[GIVEN DATA Boundary: Start]
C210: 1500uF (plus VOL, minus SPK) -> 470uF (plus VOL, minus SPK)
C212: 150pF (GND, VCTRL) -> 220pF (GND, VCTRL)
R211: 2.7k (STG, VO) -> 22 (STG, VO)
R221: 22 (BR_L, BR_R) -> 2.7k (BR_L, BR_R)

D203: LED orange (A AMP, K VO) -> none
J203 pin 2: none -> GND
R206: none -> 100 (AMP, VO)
[GIVEN DATA Boundary: End]
[GIVEN DATA Boundary: Start]
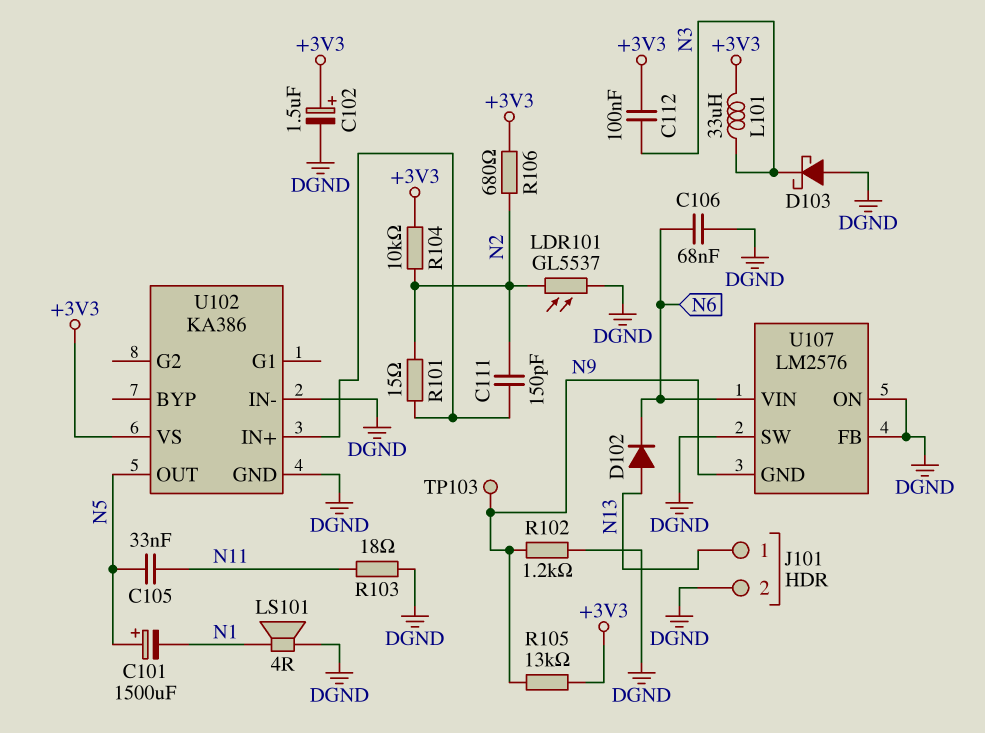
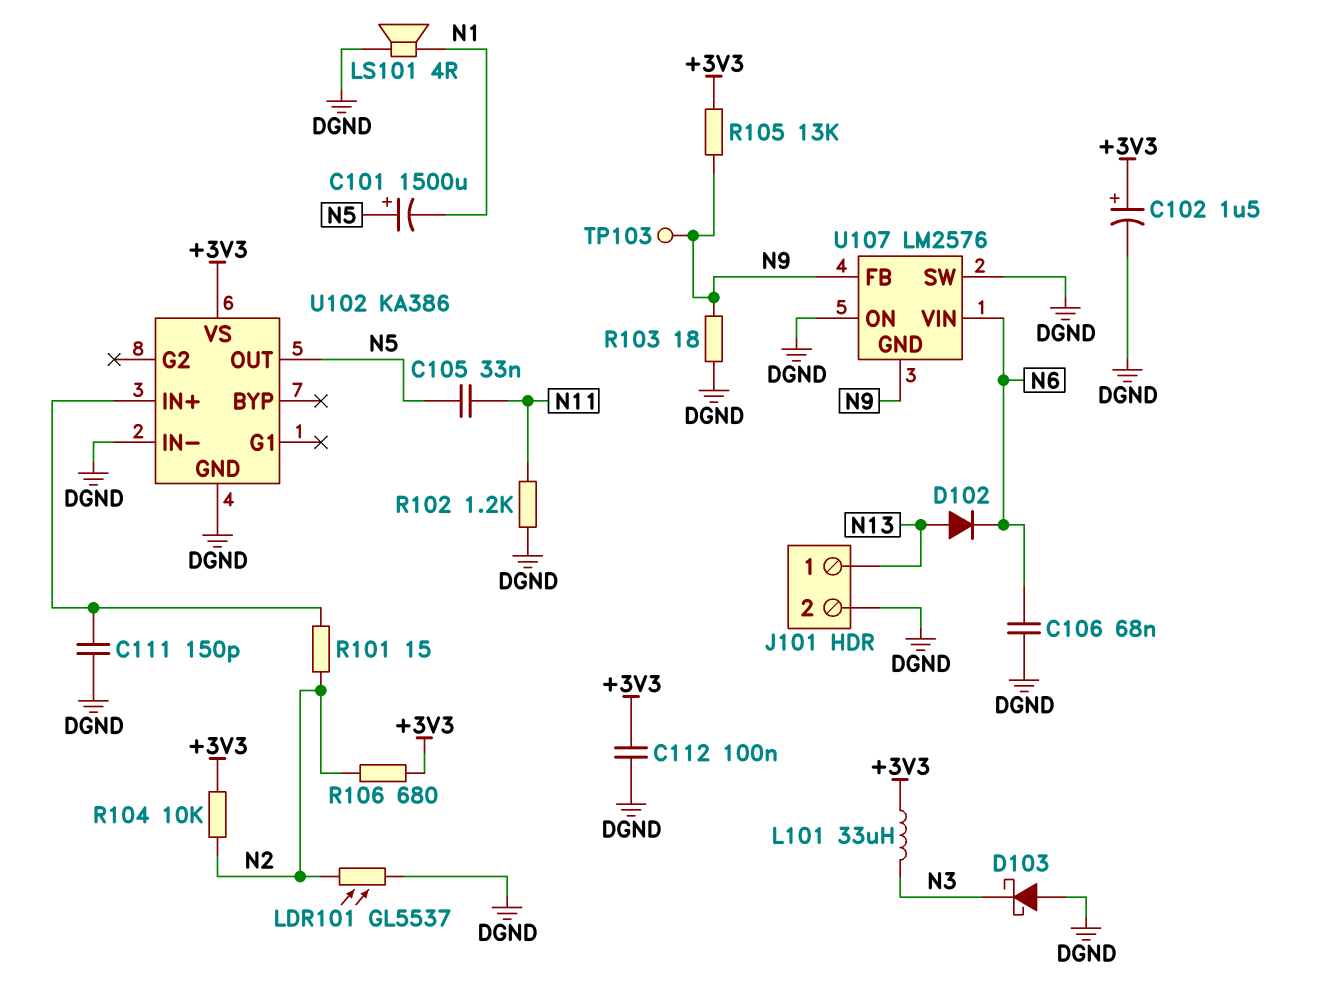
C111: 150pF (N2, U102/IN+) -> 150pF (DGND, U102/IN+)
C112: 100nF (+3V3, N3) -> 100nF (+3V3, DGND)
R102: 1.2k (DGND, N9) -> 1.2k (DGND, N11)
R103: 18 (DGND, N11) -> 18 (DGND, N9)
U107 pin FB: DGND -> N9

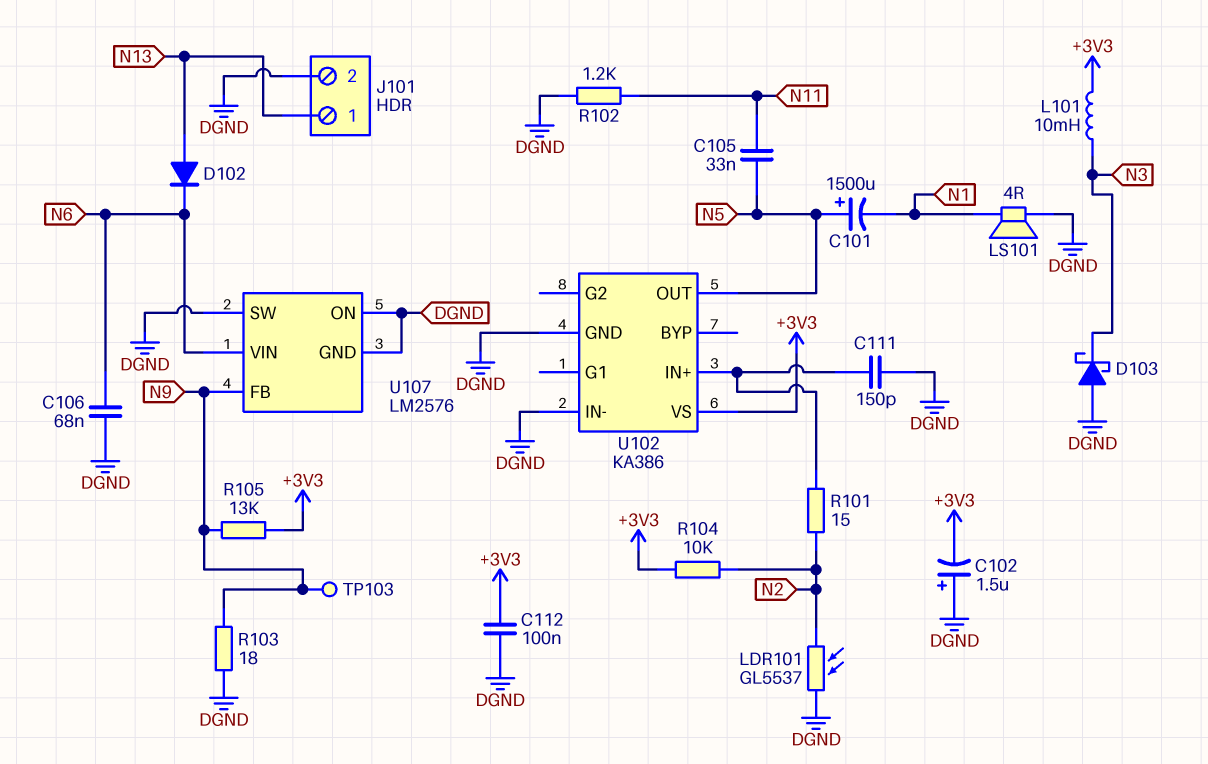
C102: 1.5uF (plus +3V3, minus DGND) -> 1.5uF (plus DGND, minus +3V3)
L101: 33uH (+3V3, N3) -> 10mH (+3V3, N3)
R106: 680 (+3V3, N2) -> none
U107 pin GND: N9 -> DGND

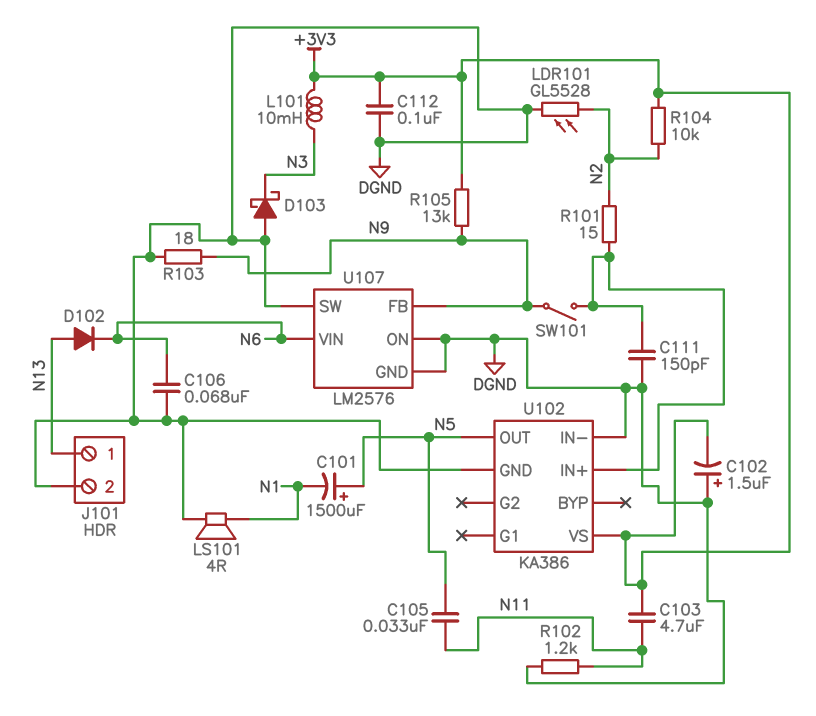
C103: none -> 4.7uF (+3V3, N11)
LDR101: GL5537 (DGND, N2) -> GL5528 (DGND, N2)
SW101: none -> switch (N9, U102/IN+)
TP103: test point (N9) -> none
[GIVEN DATA Boundary: End]
TASK INSTRUCTIONS:
Search the data above for the word "none". Copy each line it is in.

SOLUTION TO THIS EXERCISE:
D203: LED orange (A AMP, K VO) -> none
J203 pin 2: none -> GND
R206: none -> 100 (AMP, VO)
R106: 680 (+3V3, N2) -> none
C103: none -> 4.7uF (+3V3, N11)
SW101: none -> switch (N9, U102/IN+)
TP103: test point (N9) -> none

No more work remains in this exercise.